**PROBLEM STATEMENT**
Your answer should be one number, namely how many lines in the listing below include the word "degrees".

INPUT MATERIAL section start

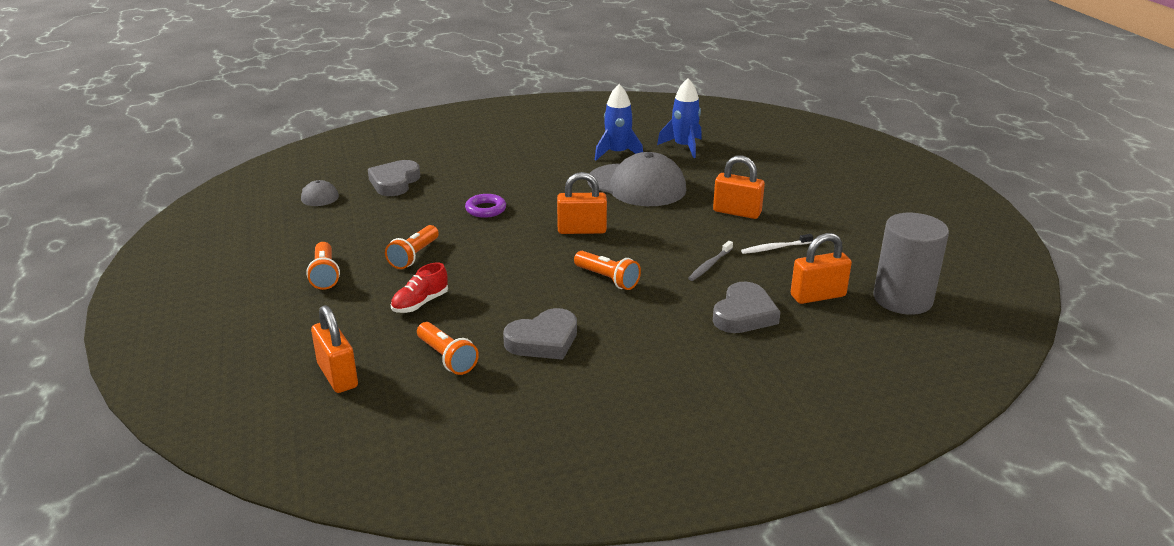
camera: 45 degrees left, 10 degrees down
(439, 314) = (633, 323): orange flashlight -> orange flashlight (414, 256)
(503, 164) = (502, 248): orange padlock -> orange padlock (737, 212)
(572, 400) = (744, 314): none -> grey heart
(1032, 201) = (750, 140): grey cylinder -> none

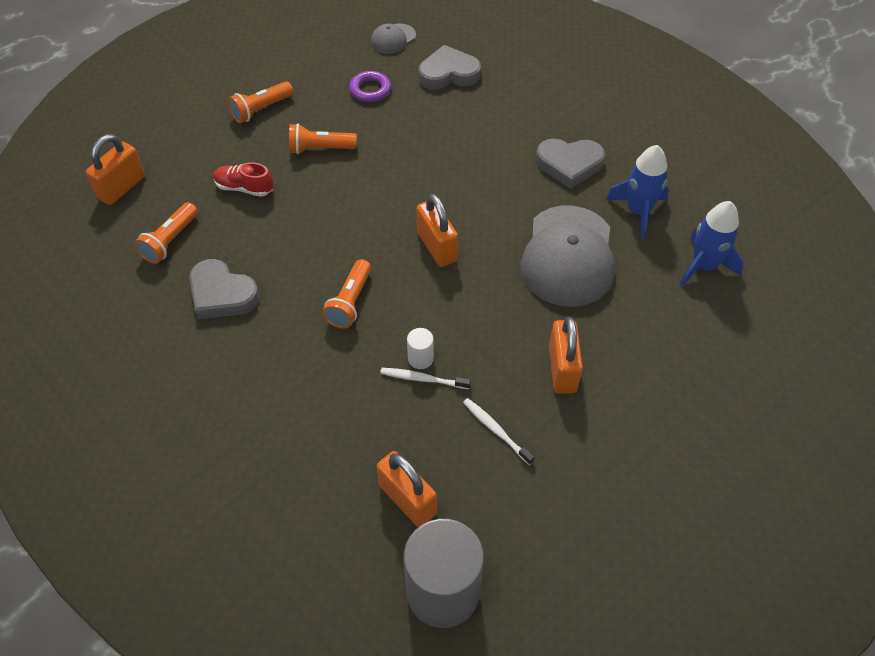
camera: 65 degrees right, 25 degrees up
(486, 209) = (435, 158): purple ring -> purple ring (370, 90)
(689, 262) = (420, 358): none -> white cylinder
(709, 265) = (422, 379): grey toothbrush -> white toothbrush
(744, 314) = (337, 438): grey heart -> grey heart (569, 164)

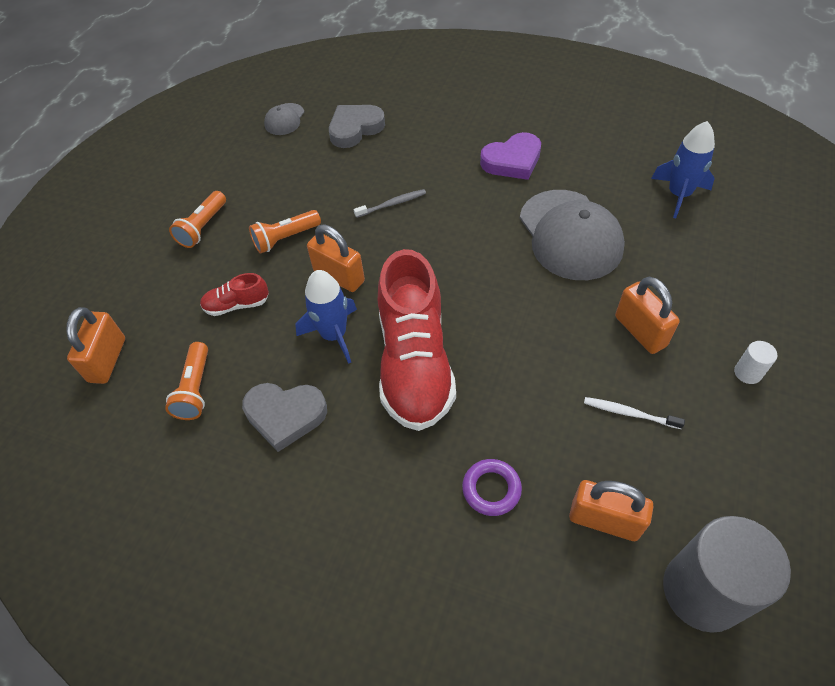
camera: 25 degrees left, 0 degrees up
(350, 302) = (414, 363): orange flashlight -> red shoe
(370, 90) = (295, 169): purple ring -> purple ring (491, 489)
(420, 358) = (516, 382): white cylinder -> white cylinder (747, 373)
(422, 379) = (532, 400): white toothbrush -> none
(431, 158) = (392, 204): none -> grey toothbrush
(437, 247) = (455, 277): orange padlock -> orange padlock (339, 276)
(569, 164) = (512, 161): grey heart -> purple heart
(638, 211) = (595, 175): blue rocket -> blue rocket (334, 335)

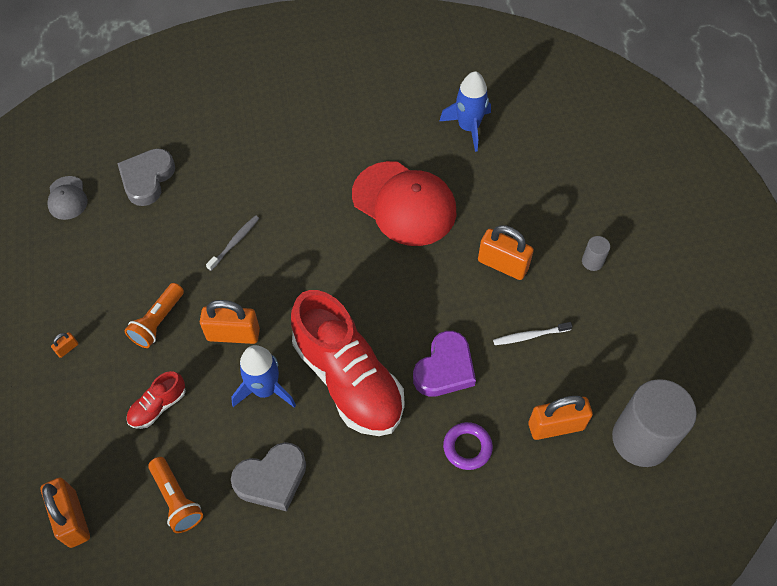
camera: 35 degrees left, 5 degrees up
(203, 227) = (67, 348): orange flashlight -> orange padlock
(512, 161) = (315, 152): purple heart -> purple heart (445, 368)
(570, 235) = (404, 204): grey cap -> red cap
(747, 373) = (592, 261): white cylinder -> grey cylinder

INPUT MATERIAL section end

**WRITTEN RESPONSE**
4